_What you have to do_
Please return each entry in the listing exactly.

*** Opening Dataset entries ***

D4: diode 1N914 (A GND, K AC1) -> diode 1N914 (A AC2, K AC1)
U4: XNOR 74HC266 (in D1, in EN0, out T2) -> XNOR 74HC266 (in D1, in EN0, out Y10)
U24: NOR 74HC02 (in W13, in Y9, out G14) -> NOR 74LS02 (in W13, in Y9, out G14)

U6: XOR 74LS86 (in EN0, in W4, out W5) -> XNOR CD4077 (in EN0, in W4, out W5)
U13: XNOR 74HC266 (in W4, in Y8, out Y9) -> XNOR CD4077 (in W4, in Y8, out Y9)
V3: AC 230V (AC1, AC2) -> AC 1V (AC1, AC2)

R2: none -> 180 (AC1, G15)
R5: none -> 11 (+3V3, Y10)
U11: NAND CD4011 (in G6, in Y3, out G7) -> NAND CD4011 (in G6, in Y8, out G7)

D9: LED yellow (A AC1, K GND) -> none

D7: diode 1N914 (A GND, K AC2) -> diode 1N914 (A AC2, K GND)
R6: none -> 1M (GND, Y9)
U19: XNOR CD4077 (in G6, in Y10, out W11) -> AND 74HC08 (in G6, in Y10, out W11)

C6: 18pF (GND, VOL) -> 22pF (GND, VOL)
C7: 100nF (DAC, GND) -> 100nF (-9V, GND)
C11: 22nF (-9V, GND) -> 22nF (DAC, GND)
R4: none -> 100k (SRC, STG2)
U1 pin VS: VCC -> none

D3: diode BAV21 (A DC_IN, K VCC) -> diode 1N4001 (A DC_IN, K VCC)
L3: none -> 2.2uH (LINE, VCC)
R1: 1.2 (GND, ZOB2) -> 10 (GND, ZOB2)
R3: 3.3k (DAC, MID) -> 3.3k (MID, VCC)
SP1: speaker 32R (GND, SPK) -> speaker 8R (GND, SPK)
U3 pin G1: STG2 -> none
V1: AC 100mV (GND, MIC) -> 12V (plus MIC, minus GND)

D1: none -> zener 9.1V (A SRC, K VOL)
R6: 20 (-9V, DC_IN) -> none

*** Closing Dataset entries ***

_Result for this exercise_
D4: diode 1N914 (A GND, K AC1) -> diode 1N914 (A AC2, K AC1)
U4: XNOR 74HC266 (in D1, in EN0, out T2) -> XNOR 74HC266 (in D1, in EN0, out Y10)
U24: NOR 74HC02 (in W13, in Y9, out G14) -> NOR 74LS02 (in W13, in Y9, out G14)

U6: XOR 74LS86 (in EN0, in W4, out W5) -> XNOR CD4077 (in EN0, in W4, out W5)
U13: XNOR 74HC266 (in W4, in Y8, out Y9) -> XNOR CD4077 (in W4, in Y8, out Y9)
V3: AC 230V (AC1, AC2) -> AC 1V (AC1, AC2)

R2: none -> 180 (AC1, G15)
R5: none -> 11 (+3V3, Y10)
U11: NAND CD4011 (in G6, in Y3, out G7) -> NAND CD4011 (in G6, in Y8, out G7)

D9: LED yellow (A AC1, K GND) -> none

D7: diode 1N914 (A GND, K AC2) -> diode 1N914 (A AC2, K GND)
R6: none -> 1M (GND, Y9)
U19: XNOR CD4077 (in G6, in Y10, out W11) -> AND 74HC08 (in G6, in Y10, out W11)

C6: 18pF (GND, VOL) -> 22pF (GND, VOL)
C7: 100nF (DAC, GND) -> 100nF (-9V, GND)
C11: 22nF (-9V, GND) -> 22nF (DAC, GND)
R4: none -> 100k (SRC, STG2)
U1 pin VS: VCC -> none

D3: diode BAV21 (A DC_IN, K VCC) -> diode 1N4001 (A DC_IN, K VCC)
L3: none -> 2.2uH (LINE, VCC)
R1: 1.2 (GND, ZOB2) -> 10 (GND, ZOB2)
R3: 3.3k (DAC, MID) -> 3.3k (MID, VCC)
SP1: speaker 32R (GND, SPK) -> speaker 8R (GND, SPK)
U3 pin G1: STG2 -> none
V1: AC 100mV (GND, MIC) -> 12V (plus MIC, minus GND)

D1: none -> zener 9.1V (A SRC, K VOL)
R6: 20 (-9V, DC_IN) -> none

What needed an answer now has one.